## What is needed
Where the word "cyan" occurs in a line of the listing, please copy the line.

## Recorded data
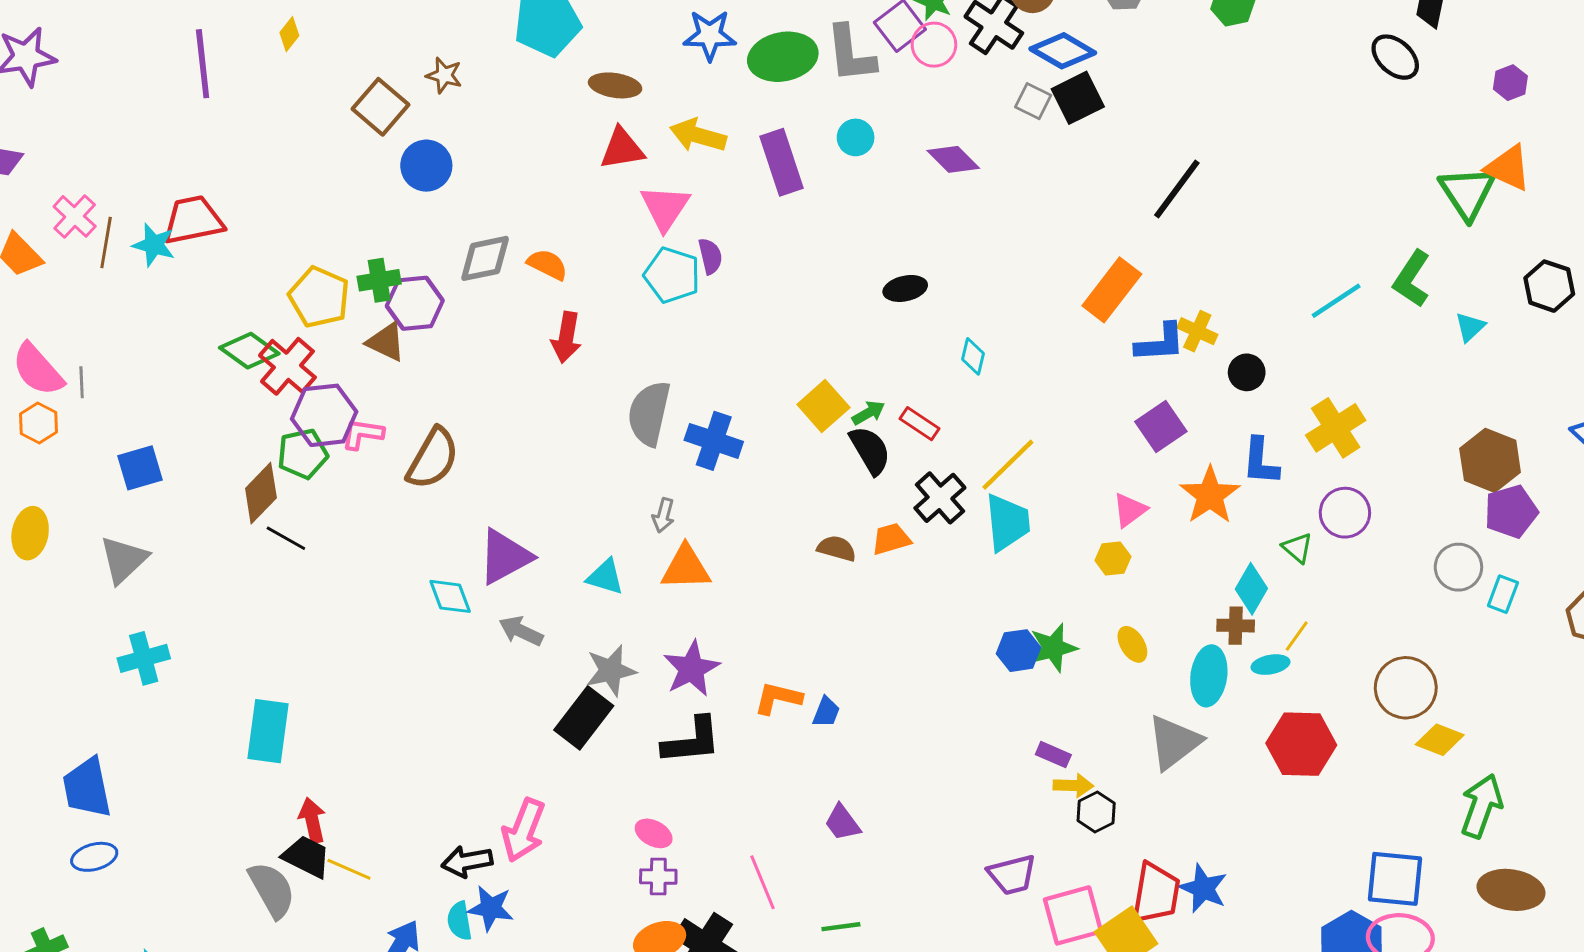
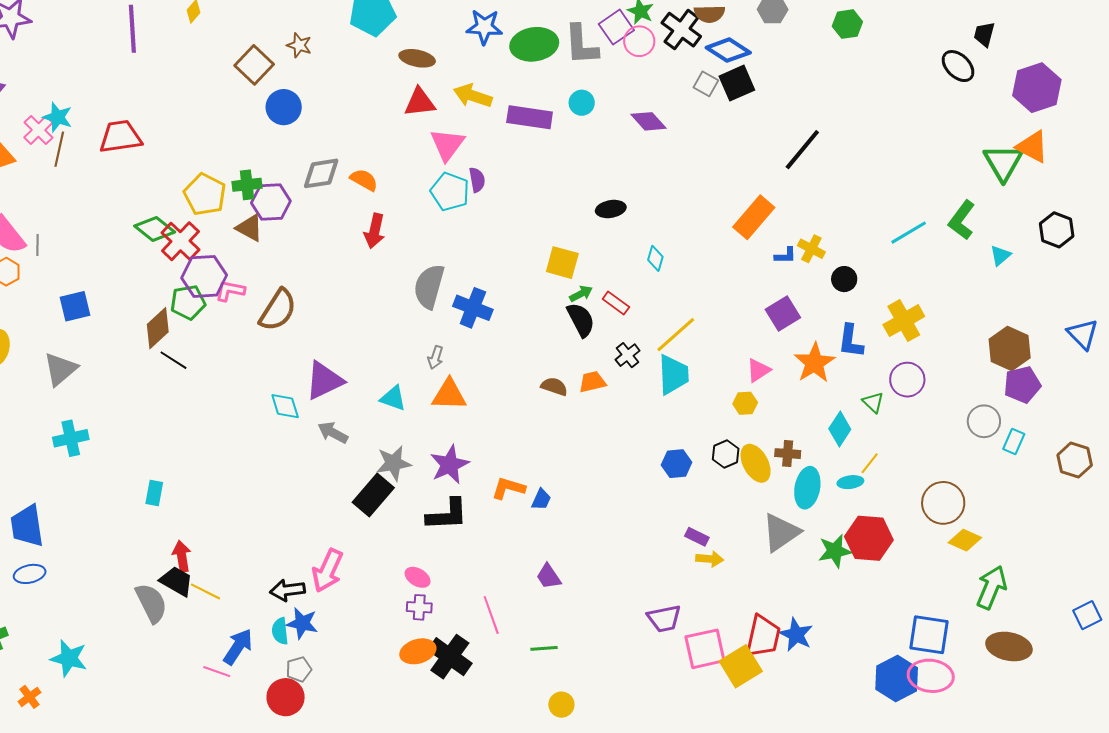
purple hexagon: (1510, 83) -> (1037, 88), size x2.0
purple rectangle: (781, 162) -> (530, 117), turned -66
cyan star: (154, 245) -> (58, 117), moved
blue L-shape: (1160, 343) -> (785, 256), size x0.6
yellow square: (823, 406) -> (562, 263), moved, turned -36
black cross: (940, 498) -> (628, 355), size x0.7
brown cross: (1236, 626) -> (788, 454), moved
yellow ellipse: (1132, 644) -> (756, 463), size x1.5
green star: (1053, 648) -> (835, 551), moved
cyan rectangle: (268, 731) -> (154, 493), size x0.6
black hexagon: (1096, 812) -> (726, 454), moved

## Answer to the exercise
cyan star: (154, 245) -> (58, 117), moved
cyan rectangle: (268, 731) -> (154, 493), size x0.6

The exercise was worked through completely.